**PROBLEM REQUIREMENTS**:
This exercise calls for printing every record exactly once more.

----

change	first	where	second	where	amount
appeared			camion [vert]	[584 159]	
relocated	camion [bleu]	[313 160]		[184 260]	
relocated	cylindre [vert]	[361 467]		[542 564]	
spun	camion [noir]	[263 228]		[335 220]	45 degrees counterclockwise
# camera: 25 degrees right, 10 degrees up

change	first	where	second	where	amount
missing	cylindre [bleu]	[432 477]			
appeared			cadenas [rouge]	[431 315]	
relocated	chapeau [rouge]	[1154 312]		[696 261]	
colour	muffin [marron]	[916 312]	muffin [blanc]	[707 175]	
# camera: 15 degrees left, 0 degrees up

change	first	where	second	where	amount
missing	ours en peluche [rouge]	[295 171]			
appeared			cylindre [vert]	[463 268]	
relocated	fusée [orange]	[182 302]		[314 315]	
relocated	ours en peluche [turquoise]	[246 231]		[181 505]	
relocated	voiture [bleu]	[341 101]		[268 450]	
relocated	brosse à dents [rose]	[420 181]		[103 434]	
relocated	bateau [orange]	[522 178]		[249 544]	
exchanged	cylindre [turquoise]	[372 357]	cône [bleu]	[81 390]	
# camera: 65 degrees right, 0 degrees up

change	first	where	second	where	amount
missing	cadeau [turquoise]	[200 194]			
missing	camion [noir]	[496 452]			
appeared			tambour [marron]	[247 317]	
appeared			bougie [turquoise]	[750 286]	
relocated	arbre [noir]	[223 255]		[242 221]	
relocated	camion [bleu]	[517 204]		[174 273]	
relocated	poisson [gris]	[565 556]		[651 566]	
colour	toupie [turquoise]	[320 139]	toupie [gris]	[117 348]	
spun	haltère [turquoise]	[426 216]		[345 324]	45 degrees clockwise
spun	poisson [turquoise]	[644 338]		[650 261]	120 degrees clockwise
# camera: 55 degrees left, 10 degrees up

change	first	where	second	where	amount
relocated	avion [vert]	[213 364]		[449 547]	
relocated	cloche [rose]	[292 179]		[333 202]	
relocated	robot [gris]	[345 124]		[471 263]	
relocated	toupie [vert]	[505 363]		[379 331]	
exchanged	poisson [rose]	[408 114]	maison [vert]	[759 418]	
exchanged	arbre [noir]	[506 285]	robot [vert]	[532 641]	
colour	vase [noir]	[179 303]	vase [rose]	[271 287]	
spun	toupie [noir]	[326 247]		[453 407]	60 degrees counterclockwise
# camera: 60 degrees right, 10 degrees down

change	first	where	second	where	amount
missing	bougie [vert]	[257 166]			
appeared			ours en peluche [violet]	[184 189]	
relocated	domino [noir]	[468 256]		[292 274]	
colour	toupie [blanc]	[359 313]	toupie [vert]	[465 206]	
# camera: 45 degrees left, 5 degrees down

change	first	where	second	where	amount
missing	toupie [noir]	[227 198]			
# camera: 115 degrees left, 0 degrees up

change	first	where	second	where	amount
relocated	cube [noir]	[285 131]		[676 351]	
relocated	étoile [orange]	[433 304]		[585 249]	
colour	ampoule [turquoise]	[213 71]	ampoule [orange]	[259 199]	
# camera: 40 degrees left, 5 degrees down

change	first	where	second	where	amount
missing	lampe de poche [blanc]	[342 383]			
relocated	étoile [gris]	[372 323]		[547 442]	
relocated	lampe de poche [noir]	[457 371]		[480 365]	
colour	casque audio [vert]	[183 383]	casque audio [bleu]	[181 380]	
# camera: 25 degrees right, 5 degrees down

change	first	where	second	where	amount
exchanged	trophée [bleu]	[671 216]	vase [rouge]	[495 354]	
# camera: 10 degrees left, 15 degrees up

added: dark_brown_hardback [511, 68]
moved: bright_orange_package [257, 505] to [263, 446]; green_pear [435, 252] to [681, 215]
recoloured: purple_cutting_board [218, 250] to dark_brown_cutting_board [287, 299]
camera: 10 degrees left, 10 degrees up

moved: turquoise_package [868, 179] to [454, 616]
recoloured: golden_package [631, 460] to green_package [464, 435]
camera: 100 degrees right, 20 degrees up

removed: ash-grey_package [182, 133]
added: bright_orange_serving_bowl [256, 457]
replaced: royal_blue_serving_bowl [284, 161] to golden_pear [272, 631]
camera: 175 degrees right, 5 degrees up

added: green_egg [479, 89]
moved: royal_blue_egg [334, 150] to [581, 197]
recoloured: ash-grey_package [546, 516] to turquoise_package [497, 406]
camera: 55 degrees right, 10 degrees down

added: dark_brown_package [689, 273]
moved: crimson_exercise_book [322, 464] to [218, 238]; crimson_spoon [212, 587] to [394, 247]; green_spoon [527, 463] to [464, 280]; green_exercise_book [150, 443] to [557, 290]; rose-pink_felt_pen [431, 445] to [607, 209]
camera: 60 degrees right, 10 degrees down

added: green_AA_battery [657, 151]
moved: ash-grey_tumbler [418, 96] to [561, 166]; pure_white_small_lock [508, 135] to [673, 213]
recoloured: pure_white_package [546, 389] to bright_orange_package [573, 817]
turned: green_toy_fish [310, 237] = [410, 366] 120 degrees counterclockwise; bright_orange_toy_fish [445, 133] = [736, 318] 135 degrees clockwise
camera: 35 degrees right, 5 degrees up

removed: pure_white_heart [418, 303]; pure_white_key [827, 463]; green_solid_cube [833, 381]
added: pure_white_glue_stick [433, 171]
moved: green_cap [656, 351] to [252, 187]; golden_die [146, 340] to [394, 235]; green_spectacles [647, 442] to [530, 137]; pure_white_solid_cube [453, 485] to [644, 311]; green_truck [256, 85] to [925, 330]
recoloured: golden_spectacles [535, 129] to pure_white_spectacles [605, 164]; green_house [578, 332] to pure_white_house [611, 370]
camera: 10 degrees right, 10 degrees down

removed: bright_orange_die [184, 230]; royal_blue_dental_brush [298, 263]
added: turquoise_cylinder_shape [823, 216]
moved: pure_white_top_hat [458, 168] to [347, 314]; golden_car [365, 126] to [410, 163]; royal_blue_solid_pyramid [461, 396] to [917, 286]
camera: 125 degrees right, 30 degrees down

----

**FINISHED TASK**:
change	first	where	second	where	amount
appeared			camion [vert]	[584 159]	
relocated	camion [bleu]	[313 160]		[184 260]	
relocated	cylindre [vert]	[361 467]		[542 564]	
spun	camion [noir]	[263 228]		[335 220]	45 degrees counterclockwise
# camera: 25 degrees right, 10 degrees up

change	first	where	second	where	amount
missing	cylindre [bleu]	[432 477]			
appeared			cadenas [rouge]	[431 315]	
relocated	chapeau [rouge]	[1154 312]		[696 261]	
colour	muffin [marron]	[916 312]	muffin [blanc]	[707 175]	
# camera: 15 degrees left, 0 degrees up

change	first	where	second	where	amount
missing	ours en peluche [rouge]	[295 171]			
appeared			cylindre [vert]	[463 268]	
relocated	fusée [orange]	[182 302]		[314 315]	
relocated	ours en peluche [turquoise]	[246 231]		[181 505]	
relocated	voiture [bleu]	[341 101]		[268 450]	
relocated	brosse à dents [rose]	[420 181]		[103 434]	
relocated	bateau [orange]	[522 178]		[249 544]	
exchanged	cylindre [turquoise]	[372 357]	cône [bleu]	[81 390]	
# camera: 65 degrees right, 0 degrees up

change	first	where	second	where	amount
missing	cadeau [turquoise]	[200 194]			
missing	camion [noir]	[496 452]			
appeared			tambour [marron]	[247 317]	
appeared			bougie [turquoise]	[750 286]	
relocated	arbre [noir]	[223 255]		[242 221]	
relocated	camion [bleu]	[517 204]		[174 273]	
relocated	poisson [gris]	[565 556]		[651 566]	
colour	toupie [turquoise]	[320 139]	toupie [gris]	[117 348]	
spun	haltère [turquoise]	[426 216]		[345 324]	45 degrees clockwise
spun	poisson [turquoise]	[644 338]		[650 261]	120 degrees clockwise
# camera: 55 degrees left, 10 degrees up

change	first	where	second	where	amount
relocated	avion [vert]	[213 364]		[449 547]	
relocated	cloche [rose]	[292 179]		[333 202]	
relocated	robot [gris]	[345 124]		[471 263]	
relocated	toupie [vert]	[505 363]		[379 331]	
exchanged	poisson [rose]	[408 114]	maison [vert]	[759 418]	
exchanged	arbre [noir]	[506 285]	robot [vert]	[532 641]	
colour	vase [noir]	[179 303]	vase [rose]	[271 287]	
spun	toupie [noir]	[326 247]		[453 407]	60 degrees counterclockwise
# camera: 60 degrees right, 10 degrees down

change	first	where	second	where	amount
missing	bougie [vert]	[257 166]			
appeared			ours en peluche [violet]	[184 189]	
relocated	domino [noir]	[468 256]		[292 274]	
colour	toupie [blanc]	[359 313]	toupie [vert]	[465 206]	
# camera: 45 degrees left, 5 degrees down

change	first	where	second	where	amount
missing	toupie [noir]	[227 198]			
# camera: 115 degrees left, 0 degrees up

change	first	where	second	where	amount
relocated	cube [noir]	[285 131]		[676 351]	
relocated	étoile [orange]	[433 304]		[585 249]	
colour	ampoule [turquoise]	[213 71]	ampoule [orange]	[259 199]	
# camera: 40 degrees left, 5 degrees down

change	first	where	second	where	amount
missing	lampe de poche [blanc]	[342 383]			
relocated	étoile [gris]	[372 323]		[547 442]	
relocated	lampe de poche [noir]	[457 371]		[480 365]	
colour	casque audio [vert]	[183 383]	casque audio [bleu]	[181 380]	
# camera: 25 degrees right, 5 degrees down

change	first	where	second	where	amount
exchanged	trophée [bleu]	[671 216]	vase [rouge]	[495 354]	
# camera: 10 degrees left, 15 degrees up

added: dark_brown_hardback [511, 68]
moved: bright_orange_package [257, 505] to [263, 446]; green_pear [435, 252] to [681, 215]
recoloured: purple_cutting_board [218, 250] to dark_brown_cutting_board [287, 299]
camera: 10 degrees left, 10 degrees up

moved: turquoise_package [868, 179] to [454, 616]
recoloured: golden_package [631, 460] to green_package [464, 435]
camera: 100 degrees right, 20 degrees up

removed: ash-grey_package [182, 133]
added: bright_orange_serving_bowl [256, 457]
replaced: royal_blue_serving_bowl [284, 161] to golden_pear [272, 631]
camera: 175 degrees right, 5 degrees up

added: green_egg [479, 89]
moved: royal_blue_egg [334, 150] to [581, 197]
recoloured: ash-grey_package [546, 516] to turquoise_package [497, 406]
camera: 55 degrees right, 10 degrees down

added: dark_brown_package [689, 273]
moved: crimson_exercise_book [322, 464] to [218, 238]; crimson_spoon [212, 587] to [394, 247]; green_spoon [527, 463] to [464, 280]; green_exercise_book [150, 443] to [557, 290]; rose-pink_felt_pen [431, 445] to [607, 209]
camera: 60 degrees right, 10 degrees down

added: green_AA_battery [657, 151]
moved: ash-grey_tumbler [418, 96] to [561, 166]; pure_white_small_lock [508, 135] to [673, 213]
recoloured: pure_white_package [546, 389] to bright_orange_package [573, 817]
turned: green_toy_fish [310, 237] = [410, 366] 120 degrees counterclockwise; bright_orange_toy_fish [445, 133] = [736, 318] 135 degrees clockwise
camera: 35 degrees right, 5 degrees up

removed: pure_white_heart [418, 303]; pure_white_key [827, 463]; green_solid_cube [833, 381]
added: pure_white_glue_stick [433, 171]
moved: green_cap [656, 351] to [252, 187]; golden_die [146, 340] to [394, 235]; green_spectacles [647, 442] to [530, 137]; pure_white_solid_cube [453, 485] to [644, 311]; green_truck [256, 85] to [925, 330]
recoloured: golden_spectacles [535, 129] to pure_white_spectacles [605, 164]; green_house [578, 332] to pure_white_house [611, 370]
camera: 10 degrees right, 10 degrees down

removed: bright_orange_die [184, 230]; royal_blue_dental_brush [298, 263]
added: turquoise_cylinder_shape [823, 216]
moved: pure_white_top_hat [458, 168] to [347, 314]; golden_car [365, 126] to [410, 163]; royal_blue_solid_pyramid [461, 396] to [917, 286]
camera: 125 degrees right, 30 degrees down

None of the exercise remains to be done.